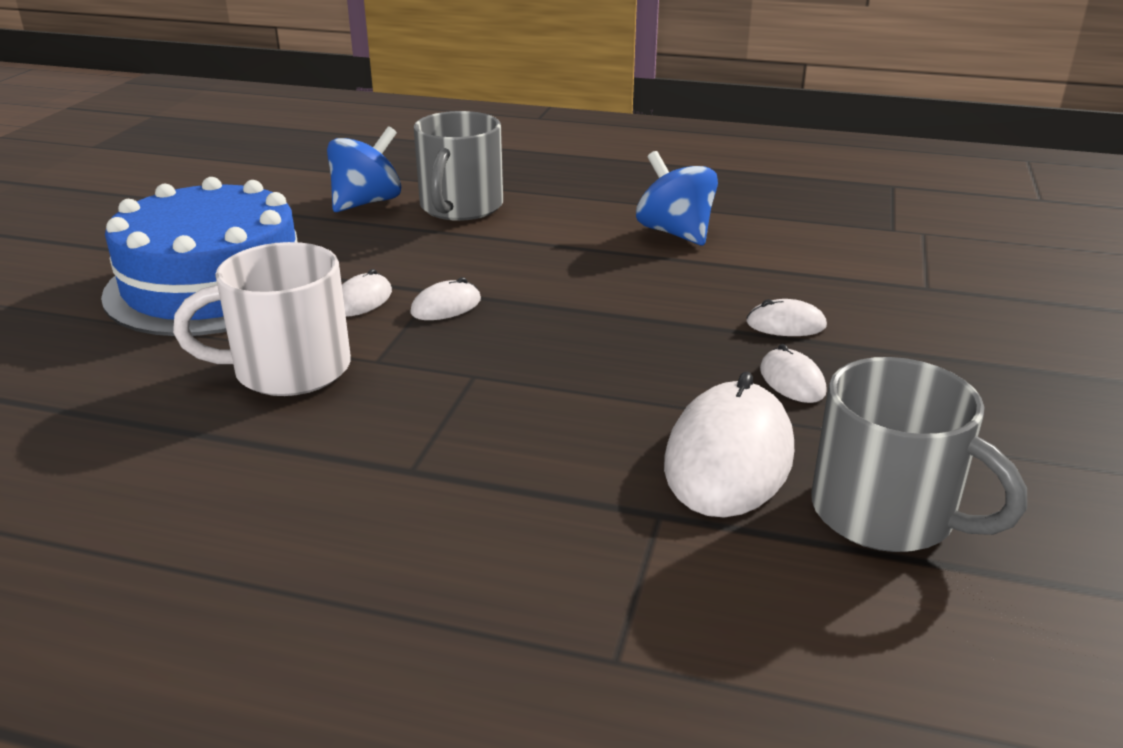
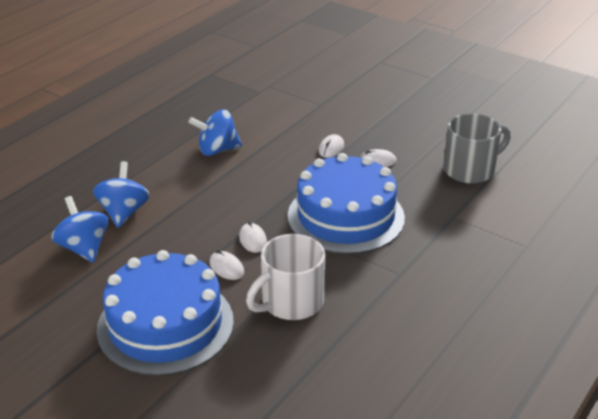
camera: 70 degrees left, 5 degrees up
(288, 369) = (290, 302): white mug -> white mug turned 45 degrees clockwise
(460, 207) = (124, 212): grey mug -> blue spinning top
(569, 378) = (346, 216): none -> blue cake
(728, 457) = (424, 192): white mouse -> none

--

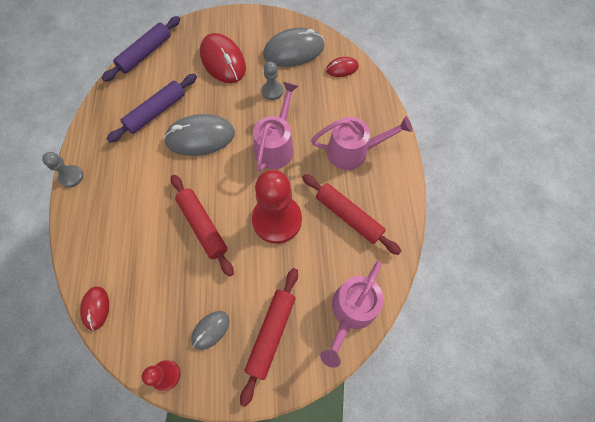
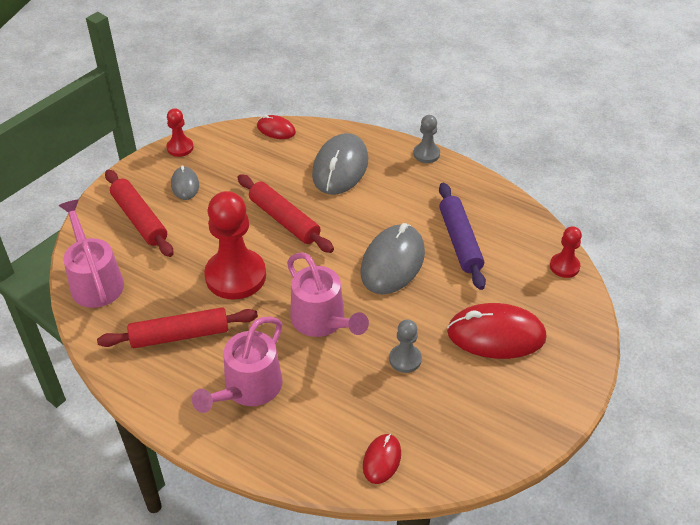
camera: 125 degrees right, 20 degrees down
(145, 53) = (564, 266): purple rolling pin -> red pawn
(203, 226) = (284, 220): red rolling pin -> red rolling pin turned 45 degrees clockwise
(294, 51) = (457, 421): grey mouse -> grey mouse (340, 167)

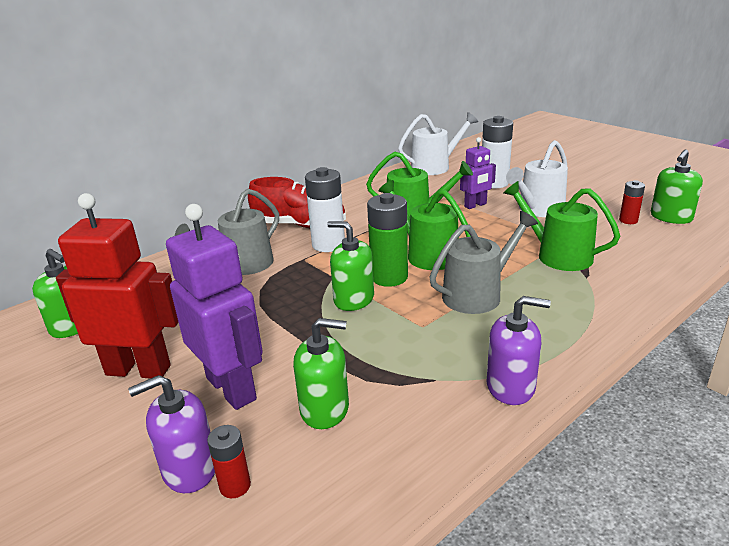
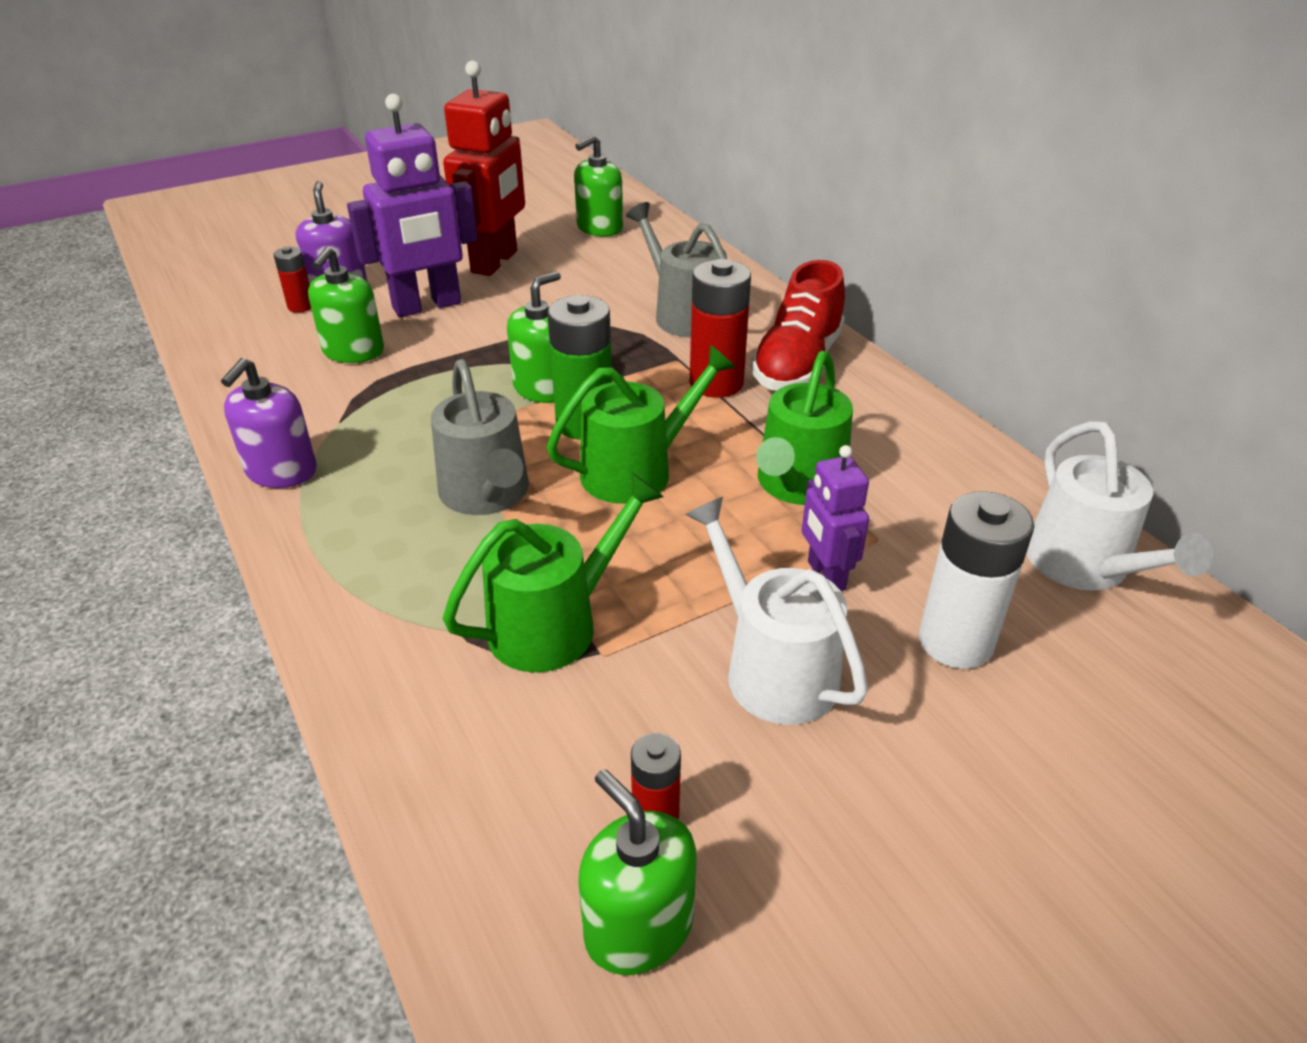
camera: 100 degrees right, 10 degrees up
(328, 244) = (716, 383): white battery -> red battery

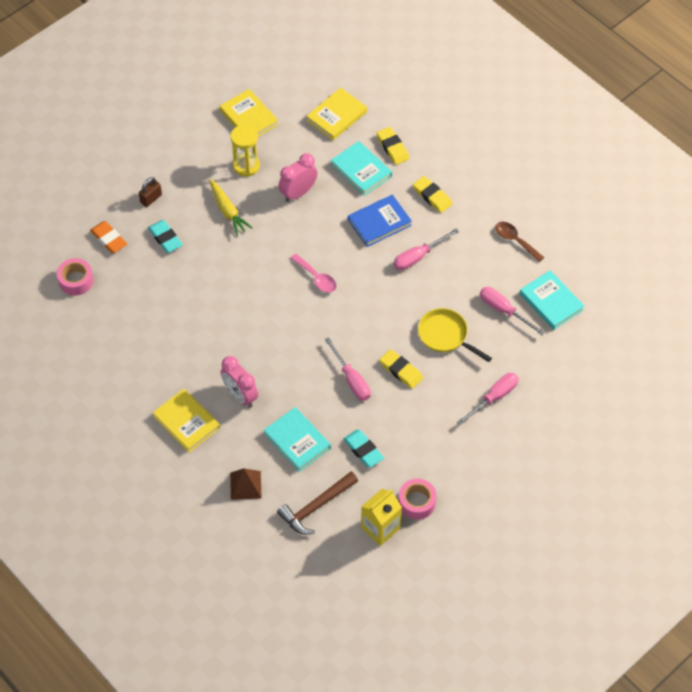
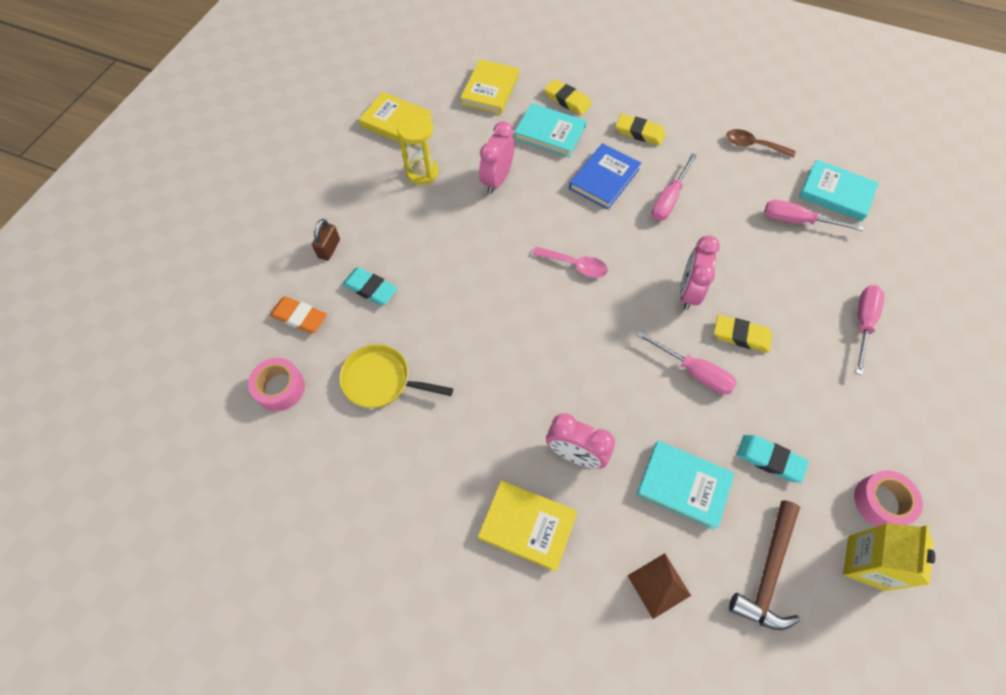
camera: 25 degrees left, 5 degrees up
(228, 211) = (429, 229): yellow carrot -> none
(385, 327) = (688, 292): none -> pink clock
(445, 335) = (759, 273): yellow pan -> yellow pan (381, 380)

* * *

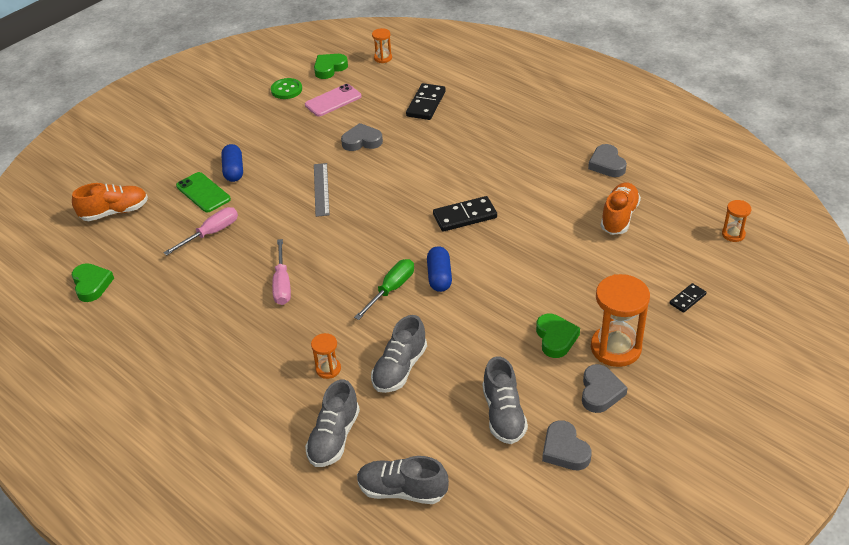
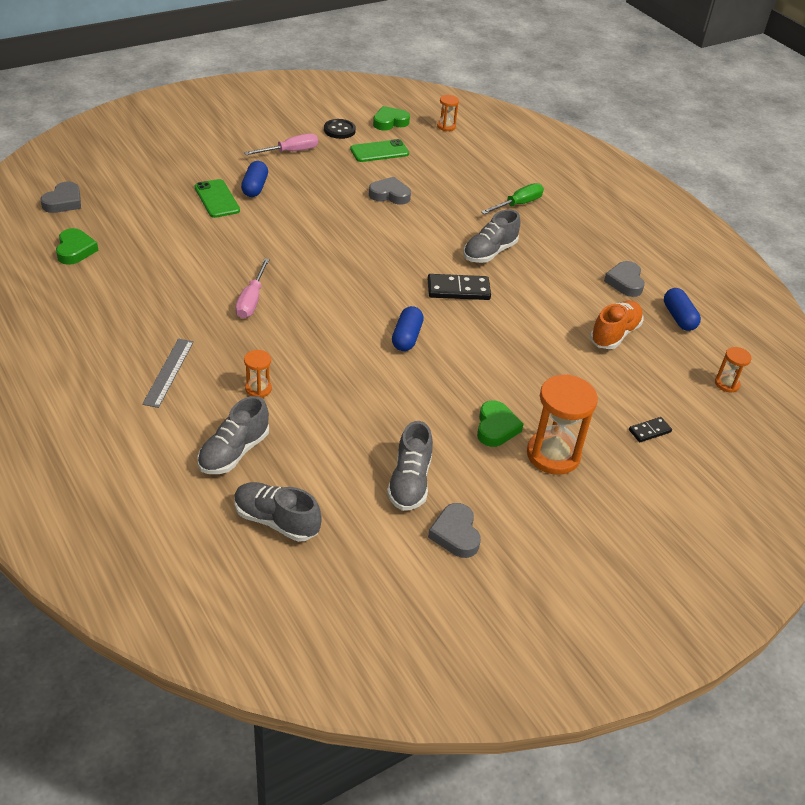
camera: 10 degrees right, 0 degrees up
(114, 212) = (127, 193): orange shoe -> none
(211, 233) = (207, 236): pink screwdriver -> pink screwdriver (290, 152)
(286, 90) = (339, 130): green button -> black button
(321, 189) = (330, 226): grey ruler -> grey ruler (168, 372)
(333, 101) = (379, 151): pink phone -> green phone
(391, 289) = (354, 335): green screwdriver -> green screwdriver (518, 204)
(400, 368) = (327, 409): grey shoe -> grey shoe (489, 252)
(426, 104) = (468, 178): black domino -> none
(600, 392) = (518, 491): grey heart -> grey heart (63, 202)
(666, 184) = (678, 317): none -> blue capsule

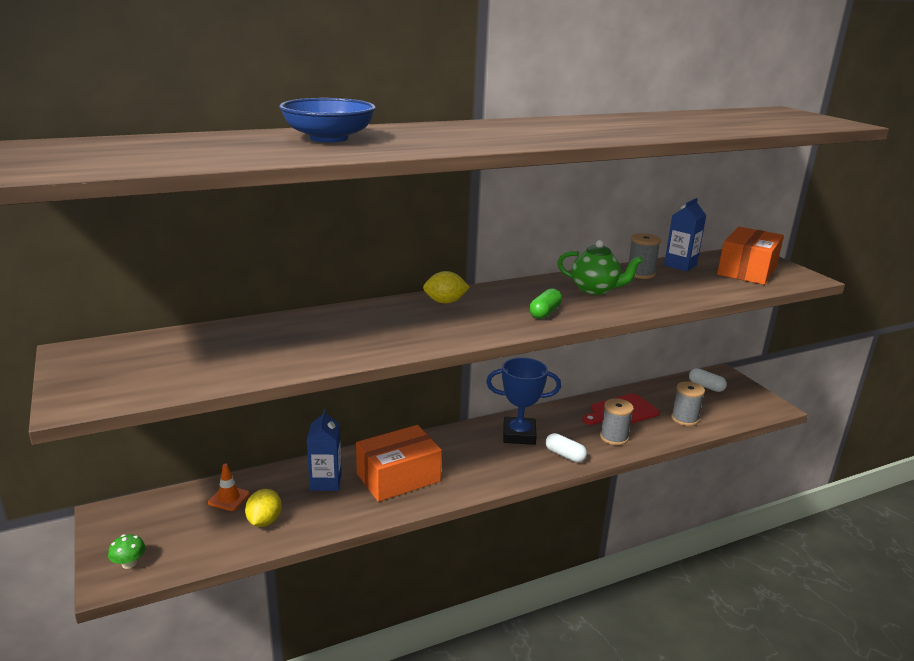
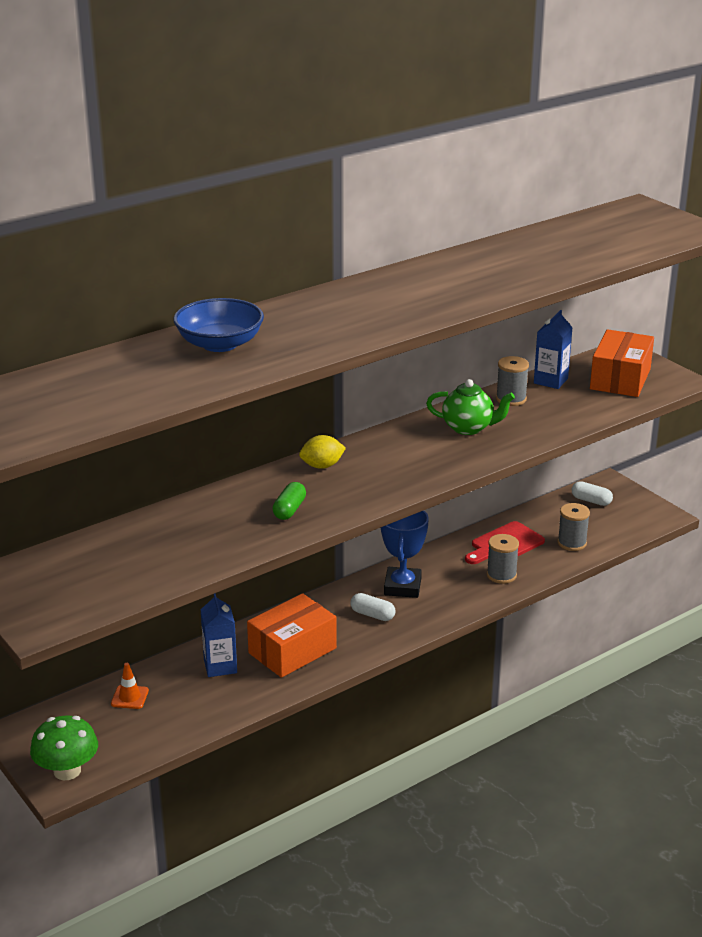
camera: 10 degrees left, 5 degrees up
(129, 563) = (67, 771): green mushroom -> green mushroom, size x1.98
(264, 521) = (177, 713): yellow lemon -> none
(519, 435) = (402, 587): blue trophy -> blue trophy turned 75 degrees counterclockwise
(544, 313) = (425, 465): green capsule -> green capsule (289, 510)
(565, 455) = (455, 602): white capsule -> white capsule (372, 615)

WHAT TO DO =>
Once you find the line with "camera: 25 degrees left, 5 degrees up" in the entries above, output it and each line after it up to and including the line with "(445, 335) = (759, 273): yellow", and nothing else.

RESULT OF THE EXERCISE =>
camera: 25 degrees left, 5 degrees up
(228, 211) = (429, 229): yellow carrot -> none
(385, 327) = (688, 292): none -> pink clock
(445, 335) = (759, 273): yellow pan -> yellow pan (381, 380)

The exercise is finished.